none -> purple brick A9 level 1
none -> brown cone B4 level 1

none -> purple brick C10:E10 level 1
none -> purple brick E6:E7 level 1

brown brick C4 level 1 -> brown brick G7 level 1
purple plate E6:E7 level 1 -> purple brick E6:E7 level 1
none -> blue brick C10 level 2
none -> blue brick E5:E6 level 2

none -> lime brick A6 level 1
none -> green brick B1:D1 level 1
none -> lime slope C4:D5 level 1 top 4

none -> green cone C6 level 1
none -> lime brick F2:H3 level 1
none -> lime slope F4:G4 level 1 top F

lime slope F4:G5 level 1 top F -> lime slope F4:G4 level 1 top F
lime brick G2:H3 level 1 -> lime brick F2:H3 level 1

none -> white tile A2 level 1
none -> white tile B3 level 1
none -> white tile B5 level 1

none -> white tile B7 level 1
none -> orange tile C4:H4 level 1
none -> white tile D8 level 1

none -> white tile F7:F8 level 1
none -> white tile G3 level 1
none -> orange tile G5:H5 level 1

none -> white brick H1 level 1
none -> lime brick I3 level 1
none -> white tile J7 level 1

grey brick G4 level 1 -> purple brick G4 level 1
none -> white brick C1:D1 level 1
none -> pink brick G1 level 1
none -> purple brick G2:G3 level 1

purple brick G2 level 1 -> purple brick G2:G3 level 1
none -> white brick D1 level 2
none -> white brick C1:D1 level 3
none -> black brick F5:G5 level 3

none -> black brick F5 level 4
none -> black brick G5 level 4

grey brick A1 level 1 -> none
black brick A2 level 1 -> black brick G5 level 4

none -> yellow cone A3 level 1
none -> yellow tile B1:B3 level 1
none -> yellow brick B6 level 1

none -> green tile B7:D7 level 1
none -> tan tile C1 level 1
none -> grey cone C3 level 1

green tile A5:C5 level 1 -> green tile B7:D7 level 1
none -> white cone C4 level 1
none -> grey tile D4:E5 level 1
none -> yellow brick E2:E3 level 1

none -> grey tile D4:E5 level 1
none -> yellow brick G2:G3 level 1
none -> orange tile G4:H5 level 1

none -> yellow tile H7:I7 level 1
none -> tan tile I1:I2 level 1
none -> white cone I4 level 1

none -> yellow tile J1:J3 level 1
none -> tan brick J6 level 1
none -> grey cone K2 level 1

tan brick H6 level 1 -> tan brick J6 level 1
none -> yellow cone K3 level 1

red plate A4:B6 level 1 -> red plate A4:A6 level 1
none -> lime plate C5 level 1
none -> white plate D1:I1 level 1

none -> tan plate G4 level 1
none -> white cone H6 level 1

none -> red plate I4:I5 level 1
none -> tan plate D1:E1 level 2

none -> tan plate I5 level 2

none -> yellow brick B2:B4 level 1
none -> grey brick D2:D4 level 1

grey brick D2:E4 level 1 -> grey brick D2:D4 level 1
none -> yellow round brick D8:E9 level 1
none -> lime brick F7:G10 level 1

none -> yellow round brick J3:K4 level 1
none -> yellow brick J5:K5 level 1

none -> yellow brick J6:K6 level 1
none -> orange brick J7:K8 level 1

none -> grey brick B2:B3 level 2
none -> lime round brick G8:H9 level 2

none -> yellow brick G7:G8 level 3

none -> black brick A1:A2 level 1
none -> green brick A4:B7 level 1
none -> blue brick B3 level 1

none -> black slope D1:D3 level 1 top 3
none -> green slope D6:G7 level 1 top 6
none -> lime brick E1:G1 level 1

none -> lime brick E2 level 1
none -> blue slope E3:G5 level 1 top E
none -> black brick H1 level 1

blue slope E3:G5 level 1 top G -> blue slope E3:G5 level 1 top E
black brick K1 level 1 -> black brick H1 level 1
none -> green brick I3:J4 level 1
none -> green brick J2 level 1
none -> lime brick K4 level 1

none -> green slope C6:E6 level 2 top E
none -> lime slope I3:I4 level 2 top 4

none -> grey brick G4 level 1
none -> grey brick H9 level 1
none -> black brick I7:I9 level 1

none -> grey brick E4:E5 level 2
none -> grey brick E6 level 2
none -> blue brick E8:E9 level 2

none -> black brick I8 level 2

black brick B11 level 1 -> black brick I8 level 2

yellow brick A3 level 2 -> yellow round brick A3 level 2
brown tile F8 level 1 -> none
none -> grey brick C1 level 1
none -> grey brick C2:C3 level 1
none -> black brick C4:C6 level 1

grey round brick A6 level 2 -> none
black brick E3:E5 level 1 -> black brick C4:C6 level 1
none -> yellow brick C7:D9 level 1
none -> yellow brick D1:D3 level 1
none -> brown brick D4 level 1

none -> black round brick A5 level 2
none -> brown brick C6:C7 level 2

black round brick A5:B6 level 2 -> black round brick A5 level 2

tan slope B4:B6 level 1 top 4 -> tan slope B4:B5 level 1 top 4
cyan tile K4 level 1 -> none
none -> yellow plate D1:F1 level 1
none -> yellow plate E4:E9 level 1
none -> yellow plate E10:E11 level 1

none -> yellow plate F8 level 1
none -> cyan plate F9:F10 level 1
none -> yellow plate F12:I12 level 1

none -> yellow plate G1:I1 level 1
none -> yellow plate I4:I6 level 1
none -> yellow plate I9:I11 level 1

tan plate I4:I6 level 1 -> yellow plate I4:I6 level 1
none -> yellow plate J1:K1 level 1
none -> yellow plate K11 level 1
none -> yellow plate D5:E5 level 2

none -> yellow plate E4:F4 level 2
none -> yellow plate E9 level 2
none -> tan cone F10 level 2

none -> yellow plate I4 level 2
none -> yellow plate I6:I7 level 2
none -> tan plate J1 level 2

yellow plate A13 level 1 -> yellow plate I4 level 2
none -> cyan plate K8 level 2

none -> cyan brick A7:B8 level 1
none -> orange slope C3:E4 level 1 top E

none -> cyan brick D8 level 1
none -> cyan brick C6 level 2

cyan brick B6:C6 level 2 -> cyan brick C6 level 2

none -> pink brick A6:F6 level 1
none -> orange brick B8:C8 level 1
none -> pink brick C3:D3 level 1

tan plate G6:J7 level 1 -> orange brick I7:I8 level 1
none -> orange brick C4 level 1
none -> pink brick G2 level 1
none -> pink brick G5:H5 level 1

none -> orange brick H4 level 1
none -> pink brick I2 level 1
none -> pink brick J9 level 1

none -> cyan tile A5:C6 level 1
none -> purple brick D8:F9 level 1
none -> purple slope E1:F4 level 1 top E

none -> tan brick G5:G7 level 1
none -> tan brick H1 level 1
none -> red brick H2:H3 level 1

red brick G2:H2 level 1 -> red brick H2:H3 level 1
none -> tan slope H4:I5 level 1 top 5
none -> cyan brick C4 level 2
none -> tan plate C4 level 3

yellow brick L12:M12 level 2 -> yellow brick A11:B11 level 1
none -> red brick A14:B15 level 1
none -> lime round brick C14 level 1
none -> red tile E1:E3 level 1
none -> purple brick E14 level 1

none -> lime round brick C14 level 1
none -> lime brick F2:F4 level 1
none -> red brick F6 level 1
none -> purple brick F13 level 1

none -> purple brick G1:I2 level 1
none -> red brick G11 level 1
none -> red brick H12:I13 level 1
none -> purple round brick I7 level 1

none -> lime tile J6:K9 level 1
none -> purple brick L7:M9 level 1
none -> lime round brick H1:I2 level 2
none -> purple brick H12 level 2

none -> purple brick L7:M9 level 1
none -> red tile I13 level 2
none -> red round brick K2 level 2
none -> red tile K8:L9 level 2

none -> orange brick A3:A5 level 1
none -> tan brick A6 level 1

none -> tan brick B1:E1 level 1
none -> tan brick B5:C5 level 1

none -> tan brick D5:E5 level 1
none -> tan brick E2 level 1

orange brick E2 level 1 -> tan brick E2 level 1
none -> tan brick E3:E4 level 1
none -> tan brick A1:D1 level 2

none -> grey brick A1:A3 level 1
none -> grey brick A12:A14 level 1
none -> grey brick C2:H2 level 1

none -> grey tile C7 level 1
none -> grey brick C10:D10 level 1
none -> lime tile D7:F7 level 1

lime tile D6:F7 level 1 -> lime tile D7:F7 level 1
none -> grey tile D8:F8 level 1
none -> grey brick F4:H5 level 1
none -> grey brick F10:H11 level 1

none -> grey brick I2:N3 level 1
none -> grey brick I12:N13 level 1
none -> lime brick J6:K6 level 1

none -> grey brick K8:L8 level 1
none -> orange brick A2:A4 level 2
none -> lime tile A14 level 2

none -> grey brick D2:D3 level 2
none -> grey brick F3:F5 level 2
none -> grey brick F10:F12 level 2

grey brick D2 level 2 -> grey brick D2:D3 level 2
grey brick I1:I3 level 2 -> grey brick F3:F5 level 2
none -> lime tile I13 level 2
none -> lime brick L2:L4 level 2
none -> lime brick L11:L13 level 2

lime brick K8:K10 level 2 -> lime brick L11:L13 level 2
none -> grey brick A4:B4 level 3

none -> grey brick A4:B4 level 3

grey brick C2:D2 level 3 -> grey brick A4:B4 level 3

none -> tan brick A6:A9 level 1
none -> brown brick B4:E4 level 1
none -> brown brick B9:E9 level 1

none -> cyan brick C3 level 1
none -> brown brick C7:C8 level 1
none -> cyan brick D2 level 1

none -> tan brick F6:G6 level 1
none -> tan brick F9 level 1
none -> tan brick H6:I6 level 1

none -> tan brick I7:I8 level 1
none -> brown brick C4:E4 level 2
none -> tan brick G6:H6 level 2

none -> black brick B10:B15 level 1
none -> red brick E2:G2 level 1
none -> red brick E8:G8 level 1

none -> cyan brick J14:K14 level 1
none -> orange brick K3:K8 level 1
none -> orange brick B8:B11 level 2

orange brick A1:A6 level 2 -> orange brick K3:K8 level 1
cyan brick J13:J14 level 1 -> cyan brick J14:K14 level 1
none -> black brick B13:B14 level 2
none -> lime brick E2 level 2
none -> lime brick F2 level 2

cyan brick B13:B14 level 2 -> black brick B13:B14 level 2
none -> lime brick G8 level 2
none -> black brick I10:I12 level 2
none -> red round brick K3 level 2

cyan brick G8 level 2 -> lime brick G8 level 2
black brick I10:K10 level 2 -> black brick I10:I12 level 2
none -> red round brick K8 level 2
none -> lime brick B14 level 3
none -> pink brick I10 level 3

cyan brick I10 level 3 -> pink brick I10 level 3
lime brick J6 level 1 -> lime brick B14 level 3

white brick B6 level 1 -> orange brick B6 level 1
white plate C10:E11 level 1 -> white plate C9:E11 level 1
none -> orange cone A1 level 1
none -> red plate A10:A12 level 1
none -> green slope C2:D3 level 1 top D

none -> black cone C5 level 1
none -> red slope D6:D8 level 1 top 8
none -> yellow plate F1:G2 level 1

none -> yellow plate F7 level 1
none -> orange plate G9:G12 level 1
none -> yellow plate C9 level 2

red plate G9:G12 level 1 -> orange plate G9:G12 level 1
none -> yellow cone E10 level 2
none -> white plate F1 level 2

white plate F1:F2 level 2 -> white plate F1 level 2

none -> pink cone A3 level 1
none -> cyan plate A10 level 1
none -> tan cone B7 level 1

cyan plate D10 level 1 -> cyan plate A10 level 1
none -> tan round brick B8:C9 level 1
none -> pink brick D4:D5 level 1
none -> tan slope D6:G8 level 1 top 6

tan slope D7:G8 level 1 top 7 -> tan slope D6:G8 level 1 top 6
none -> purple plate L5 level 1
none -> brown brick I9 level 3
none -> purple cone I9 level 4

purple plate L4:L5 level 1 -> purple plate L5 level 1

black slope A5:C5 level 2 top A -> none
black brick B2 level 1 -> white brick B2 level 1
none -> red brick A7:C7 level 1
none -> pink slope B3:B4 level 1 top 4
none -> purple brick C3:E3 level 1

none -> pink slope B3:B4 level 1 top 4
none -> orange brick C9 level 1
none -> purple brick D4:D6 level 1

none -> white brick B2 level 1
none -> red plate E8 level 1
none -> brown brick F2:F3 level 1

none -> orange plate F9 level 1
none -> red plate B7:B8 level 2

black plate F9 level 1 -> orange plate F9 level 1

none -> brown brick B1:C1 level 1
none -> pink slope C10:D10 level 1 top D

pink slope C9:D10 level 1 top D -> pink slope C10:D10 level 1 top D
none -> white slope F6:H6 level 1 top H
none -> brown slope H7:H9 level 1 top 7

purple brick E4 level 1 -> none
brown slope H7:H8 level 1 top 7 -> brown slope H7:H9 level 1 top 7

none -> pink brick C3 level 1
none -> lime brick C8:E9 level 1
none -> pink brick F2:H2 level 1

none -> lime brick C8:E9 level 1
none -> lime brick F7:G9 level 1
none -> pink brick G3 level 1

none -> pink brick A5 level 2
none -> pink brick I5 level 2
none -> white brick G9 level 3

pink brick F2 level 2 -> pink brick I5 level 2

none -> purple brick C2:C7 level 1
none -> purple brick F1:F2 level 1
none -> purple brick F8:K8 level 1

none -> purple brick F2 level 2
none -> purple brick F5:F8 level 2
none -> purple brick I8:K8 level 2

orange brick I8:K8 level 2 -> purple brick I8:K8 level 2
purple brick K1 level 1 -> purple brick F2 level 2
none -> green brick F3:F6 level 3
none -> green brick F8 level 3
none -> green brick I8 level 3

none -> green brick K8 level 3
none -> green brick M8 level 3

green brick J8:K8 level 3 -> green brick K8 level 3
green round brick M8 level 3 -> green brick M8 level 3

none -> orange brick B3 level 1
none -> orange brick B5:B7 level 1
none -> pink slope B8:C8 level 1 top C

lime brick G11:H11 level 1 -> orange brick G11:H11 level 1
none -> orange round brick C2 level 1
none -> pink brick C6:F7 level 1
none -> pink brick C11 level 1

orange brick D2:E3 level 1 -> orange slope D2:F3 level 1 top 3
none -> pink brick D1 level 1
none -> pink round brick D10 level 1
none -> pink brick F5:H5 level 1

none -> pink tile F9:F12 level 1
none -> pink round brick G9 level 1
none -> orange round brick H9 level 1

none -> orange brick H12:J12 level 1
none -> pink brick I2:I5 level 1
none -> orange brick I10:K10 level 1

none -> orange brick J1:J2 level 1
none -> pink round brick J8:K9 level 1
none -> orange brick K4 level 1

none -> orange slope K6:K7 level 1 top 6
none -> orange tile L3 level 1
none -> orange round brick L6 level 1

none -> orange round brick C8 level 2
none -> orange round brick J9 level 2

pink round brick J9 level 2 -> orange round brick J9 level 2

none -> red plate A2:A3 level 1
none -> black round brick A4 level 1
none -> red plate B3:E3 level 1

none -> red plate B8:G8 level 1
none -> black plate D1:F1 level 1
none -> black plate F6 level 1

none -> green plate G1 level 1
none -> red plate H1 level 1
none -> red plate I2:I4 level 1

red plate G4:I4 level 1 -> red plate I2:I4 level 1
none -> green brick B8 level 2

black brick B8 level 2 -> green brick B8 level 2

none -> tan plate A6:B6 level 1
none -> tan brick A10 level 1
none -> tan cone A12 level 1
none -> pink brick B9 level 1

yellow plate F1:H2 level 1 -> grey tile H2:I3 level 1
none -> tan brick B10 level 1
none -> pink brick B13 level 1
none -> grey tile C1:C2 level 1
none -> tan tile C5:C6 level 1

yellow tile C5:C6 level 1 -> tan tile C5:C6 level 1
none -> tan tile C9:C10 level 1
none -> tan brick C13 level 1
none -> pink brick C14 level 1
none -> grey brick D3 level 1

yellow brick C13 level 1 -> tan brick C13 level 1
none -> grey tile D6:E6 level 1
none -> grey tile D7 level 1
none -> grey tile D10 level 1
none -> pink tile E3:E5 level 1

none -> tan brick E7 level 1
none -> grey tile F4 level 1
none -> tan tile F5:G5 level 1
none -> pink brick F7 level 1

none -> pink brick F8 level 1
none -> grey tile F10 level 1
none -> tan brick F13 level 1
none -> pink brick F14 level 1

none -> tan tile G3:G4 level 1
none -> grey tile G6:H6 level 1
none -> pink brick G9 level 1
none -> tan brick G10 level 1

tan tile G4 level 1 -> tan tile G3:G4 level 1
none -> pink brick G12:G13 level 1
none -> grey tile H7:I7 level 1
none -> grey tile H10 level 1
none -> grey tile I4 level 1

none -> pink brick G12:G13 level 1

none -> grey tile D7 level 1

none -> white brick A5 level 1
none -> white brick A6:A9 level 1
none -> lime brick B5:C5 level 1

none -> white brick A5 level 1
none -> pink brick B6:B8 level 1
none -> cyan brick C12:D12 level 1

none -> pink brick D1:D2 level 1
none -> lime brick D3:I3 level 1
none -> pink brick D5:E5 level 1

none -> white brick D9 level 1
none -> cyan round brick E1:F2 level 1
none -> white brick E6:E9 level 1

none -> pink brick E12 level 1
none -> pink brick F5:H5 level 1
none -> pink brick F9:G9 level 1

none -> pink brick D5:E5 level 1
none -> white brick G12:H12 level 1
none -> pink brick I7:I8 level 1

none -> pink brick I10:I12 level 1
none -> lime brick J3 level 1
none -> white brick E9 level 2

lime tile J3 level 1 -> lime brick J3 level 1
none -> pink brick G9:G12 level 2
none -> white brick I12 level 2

*Problem description*. Copy range, inclusive: the line holding "none -> white brick C1:D1 level 3" to the line holding "none -> yellow brick B6 level 1". Reproduce exactly those lines of the records above and no others.

*Response*.
none -> white brick C1:D1 level 3
none -> black brick F5:G5 level 3

none -> black brick F5 level 4
none -> black brick G5 level 4

grey brick A1 level 1 -> none
black brick A2 level 1 -> black brick G5 level 4

none -> yellow cone A3 level 1
none -> yellow tile B1:B3 level 1
none -> yellow brick B6 level 1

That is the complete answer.